» **Exercise requirements**:
Images are to be left out when the records below are printed word for word.

┌──

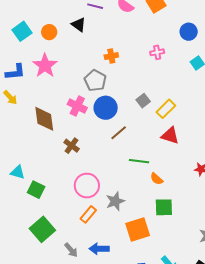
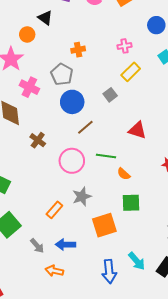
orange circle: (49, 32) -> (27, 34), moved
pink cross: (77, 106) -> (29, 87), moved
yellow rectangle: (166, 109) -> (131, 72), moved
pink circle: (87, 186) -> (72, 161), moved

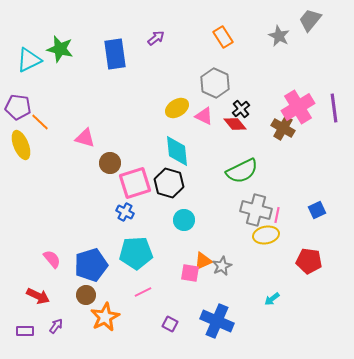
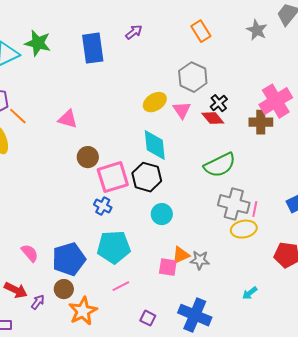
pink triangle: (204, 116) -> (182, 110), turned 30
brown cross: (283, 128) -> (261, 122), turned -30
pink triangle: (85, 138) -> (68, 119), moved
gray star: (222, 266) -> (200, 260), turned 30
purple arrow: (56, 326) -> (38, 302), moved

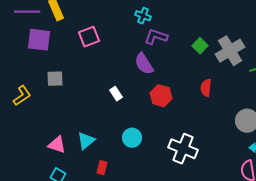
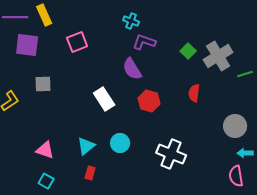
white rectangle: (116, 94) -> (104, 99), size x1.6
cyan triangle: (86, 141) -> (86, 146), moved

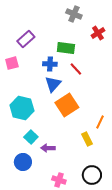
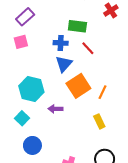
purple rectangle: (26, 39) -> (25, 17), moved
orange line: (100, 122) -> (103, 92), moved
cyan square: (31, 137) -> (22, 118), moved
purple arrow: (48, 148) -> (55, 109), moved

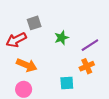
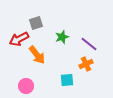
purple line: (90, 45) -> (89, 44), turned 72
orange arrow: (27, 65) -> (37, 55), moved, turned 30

└──

» **Answer box**:
orange circle: (49, 32) -> (27, 34), moved
pink cross: (77, 106) -> (29, 87), moved
yellow rectangle: (166, 109) -> (131, 72), moved
pink circle: (87, 186) -> (72, 161), moved

pink triangle: (204, 116) -> (182, 110), turned 30
brown cross: (283, 128) -> (261, 122), turned -30
pink triangle: (85, 138) -> (68, 119), moved
gray star: (222, 266) -> (200, 260), turned 30
purple arrow: (56, 326) -> (38, 302), moved

white rectangle: (116, 94) -> (104, 99), size x1.6
cyan triangle: (86, 141) -> (86, 146), moved

purple rectangle: (26, 39) -> (25, 17), moved
orange line: (100, 122) -> (103, 92), moved
cyan square: (31, 137) -> (22, 118), moved
purple arrow: (48, 148) -> (55, 109), moved

purple line: (90, 45) -> (89, 44), turned 72
orange arrow: (27, 65) -> (37, 55), moved, turned 30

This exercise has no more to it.